Items from a data source ::
-=-=-
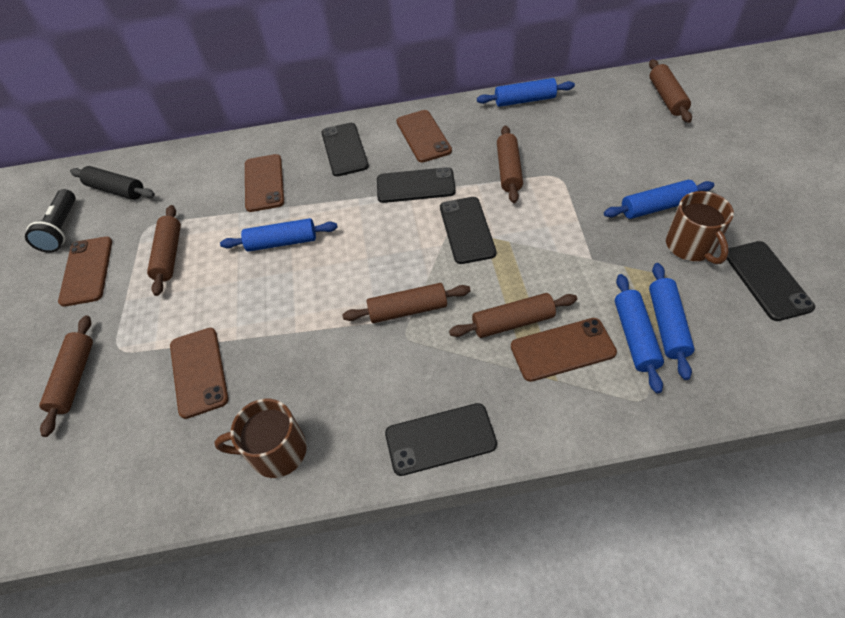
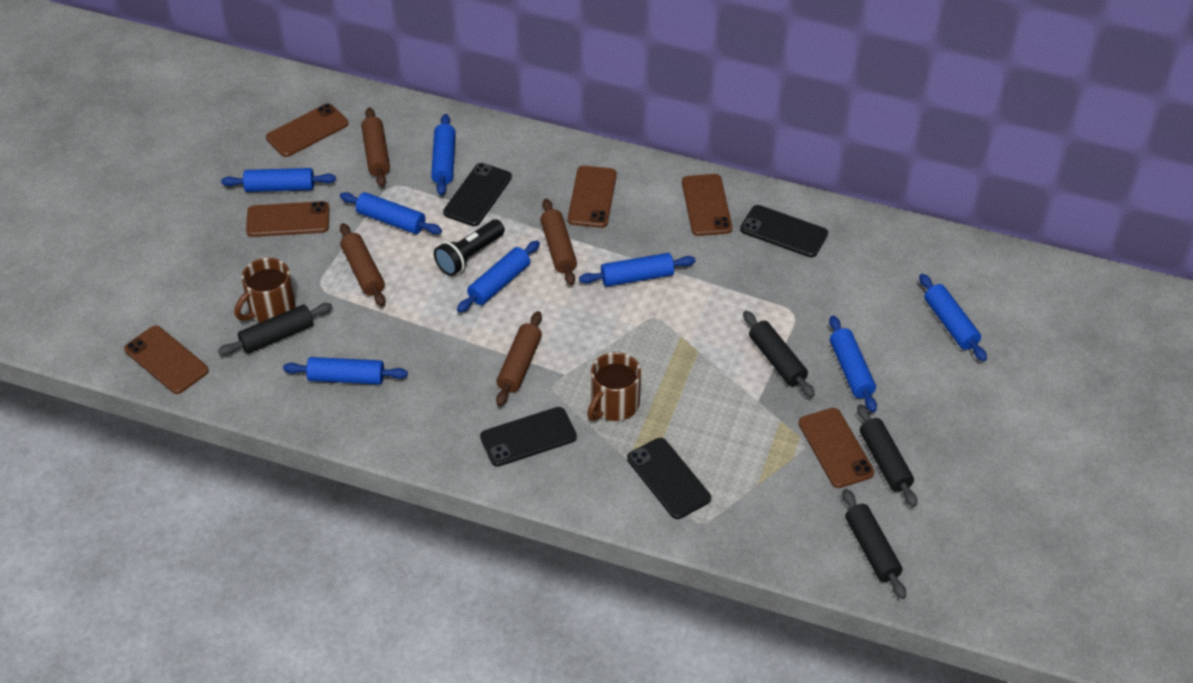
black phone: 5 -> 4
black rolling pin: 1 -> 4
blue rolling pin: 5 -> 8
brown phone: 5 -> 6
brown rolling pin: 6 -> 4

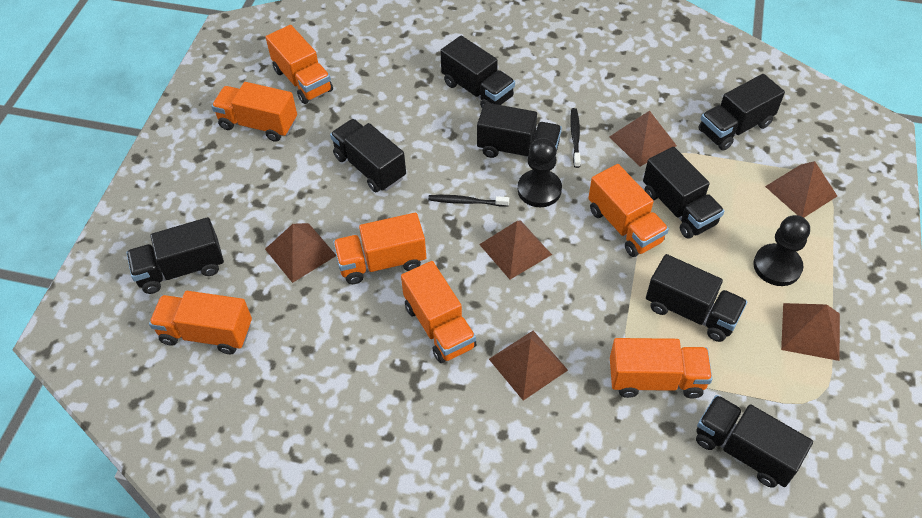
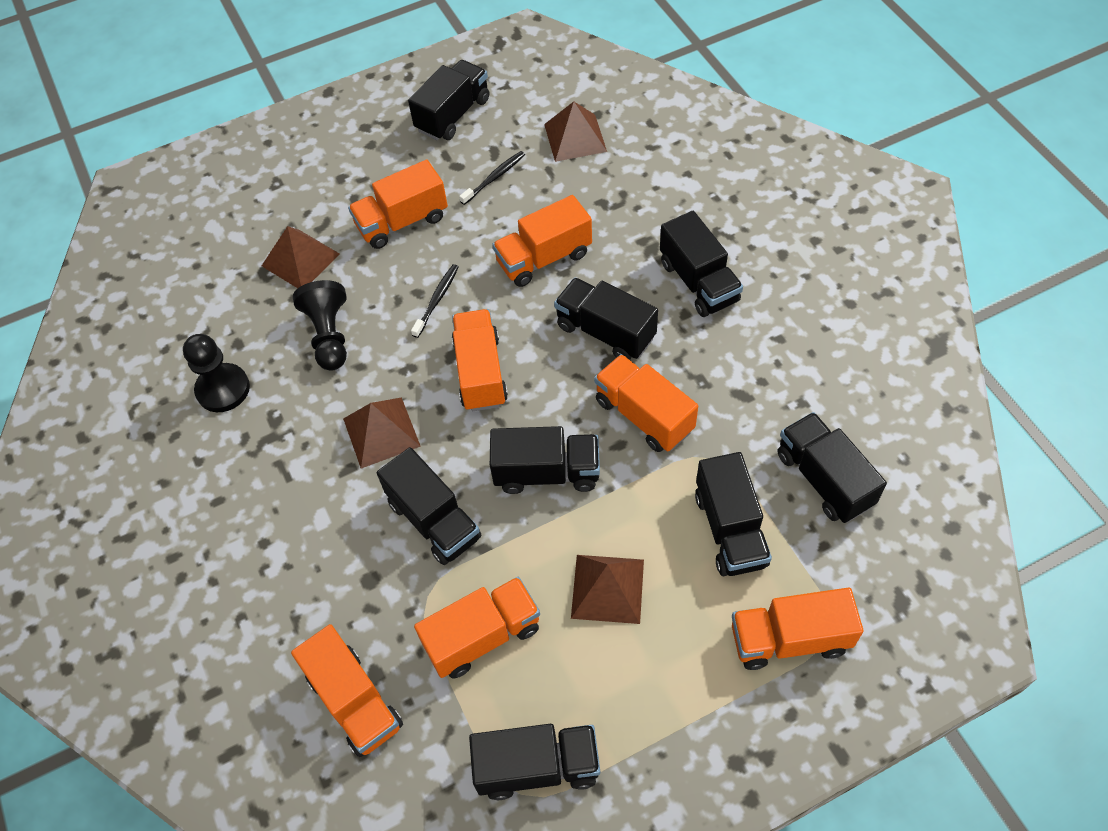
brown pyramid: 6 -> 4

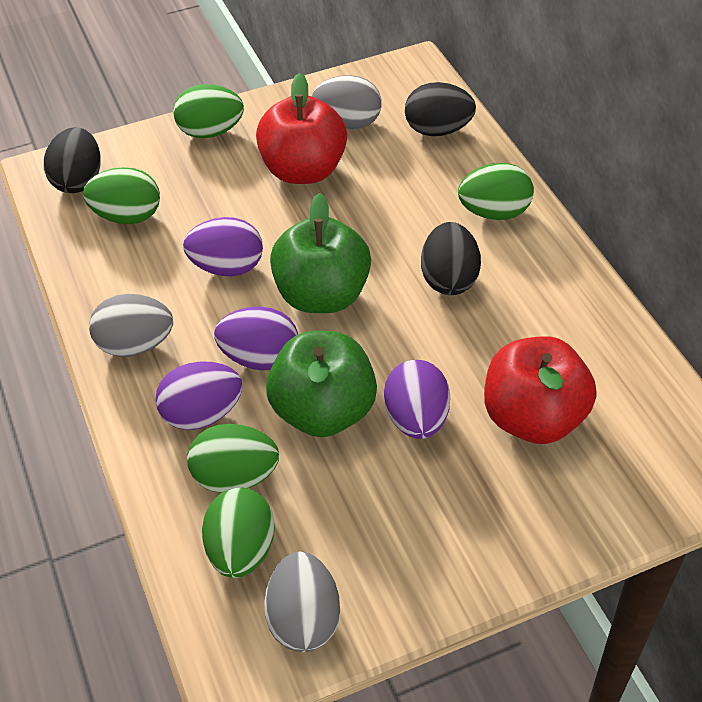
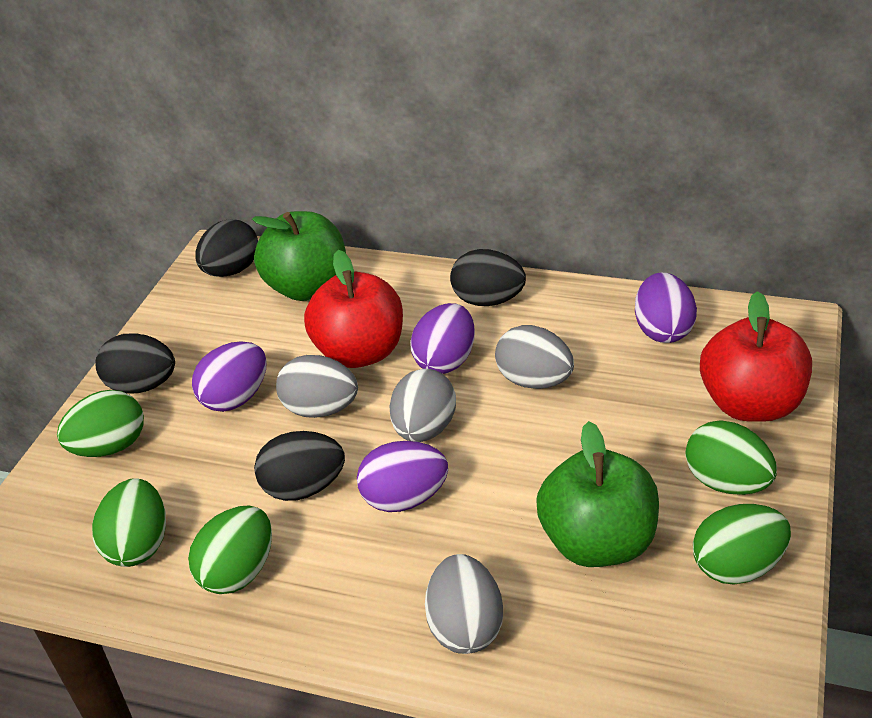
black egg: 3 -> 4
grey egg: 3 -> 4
-=-=-
WHAT YOU WILL DO ::
If a record holds a picture, leave the picture out, but repeat every line exactly.

SOLUTION FOR THIS EXERCISE ::
black phone: 5 -> 4
black rolling pin: 1 -> 4
blue rolling pin: 5 -> 8
brown phone: 5 -> 6
brown rolling pin: 6 -> 4

brown pyramid: 6 -> 4

black egg: 3 -> 4
grey egg: 3 -> 4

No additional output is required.